##### Data provided #####

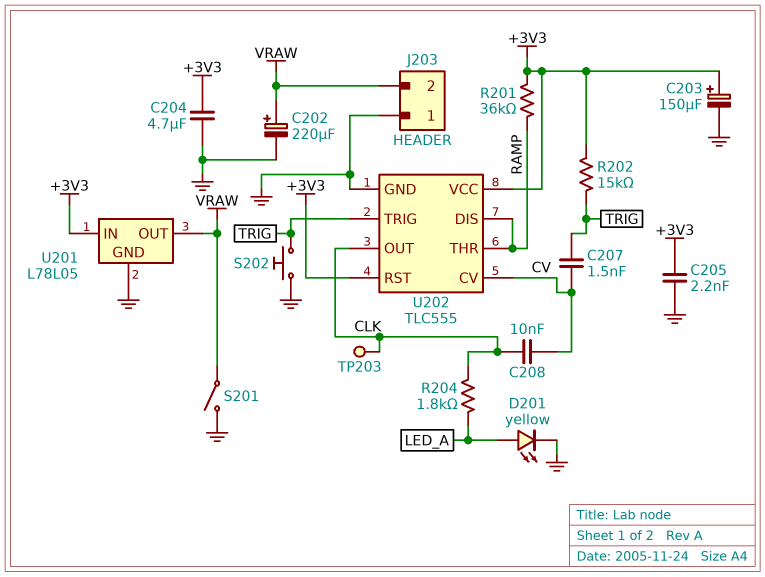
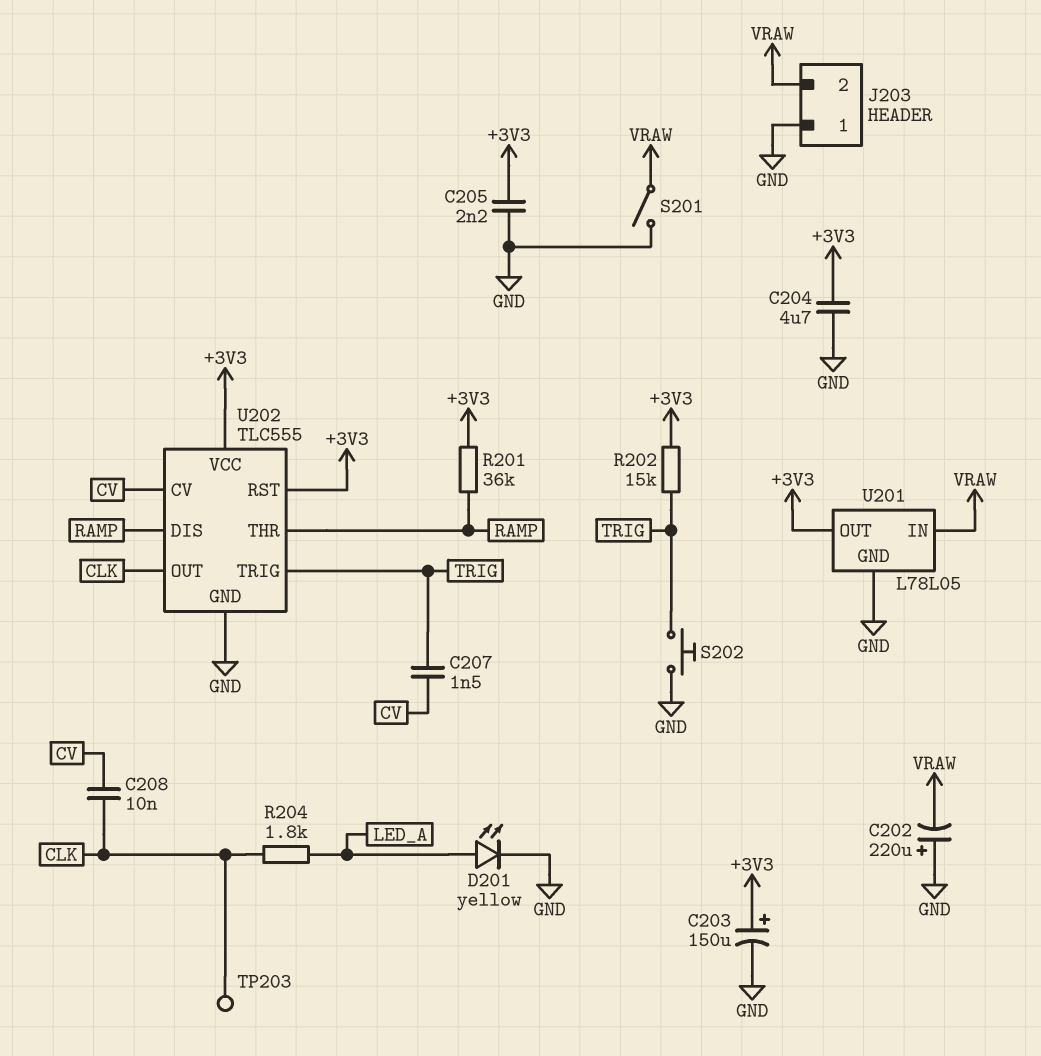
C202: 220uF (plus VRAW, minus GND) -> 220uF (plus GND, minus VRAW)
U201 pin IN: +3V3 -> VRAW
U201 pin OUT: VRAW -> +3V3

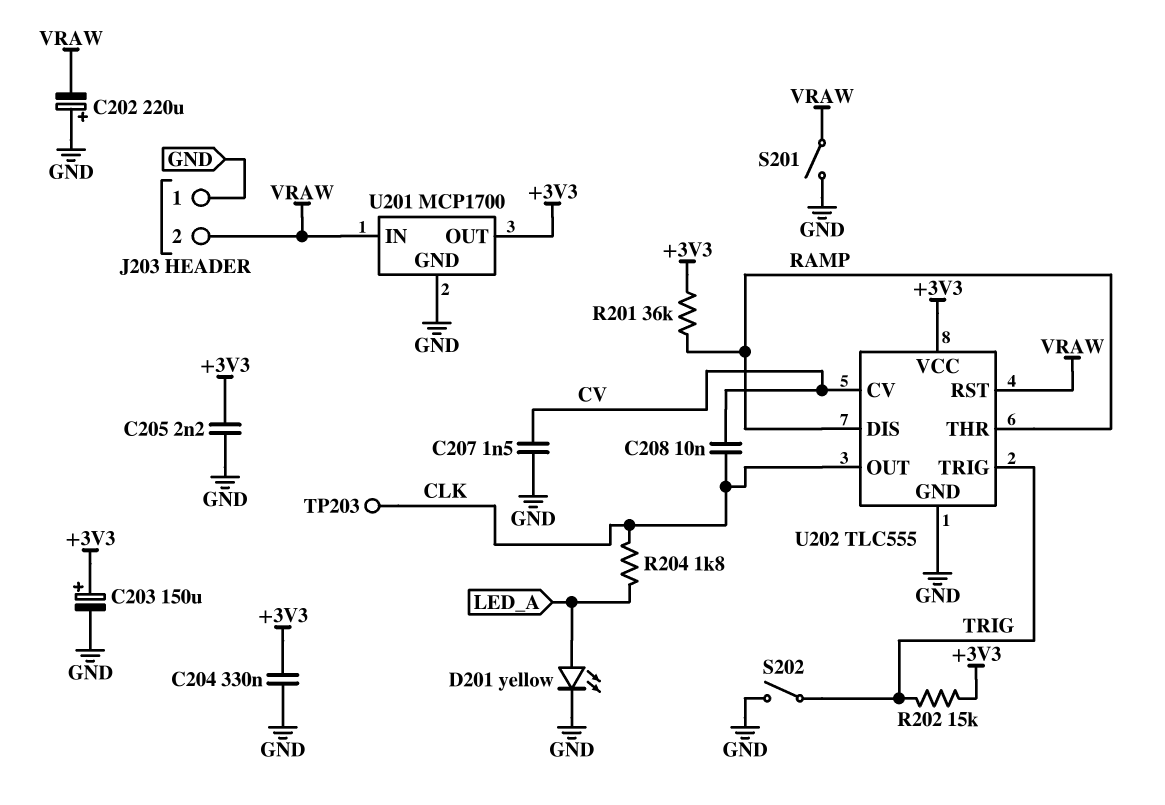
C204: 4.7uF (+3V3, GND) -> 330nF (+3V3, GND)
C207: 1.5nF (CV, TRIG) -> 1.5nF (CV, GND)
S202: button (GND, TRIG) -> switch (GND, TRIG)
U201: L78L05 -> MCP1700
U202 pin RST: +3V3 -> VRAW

#####

# [Assignment]
Your copy of the records must be exact and must contain no pictures.

# [Problem solution]
C202: 220uF (plus VRAW, minus GND) -> 220uF (plus GND, minus VRAW)
U201 pin IN: +3V3 -> VRAW
U201 pin OUT: VRAW -> +3V3

C204: 4.7uF (+3V3, GND) -> 330nF (+3V3, GND)
C207: 1.5nF (CV, TRIG) -> 1.5nF (CV, GND)
S202: button (GND, TRIG) -> switch (GND, TRIG)
U201: L78L05 -> MCP1700
U202 pin RST: +3V3 -> VRAW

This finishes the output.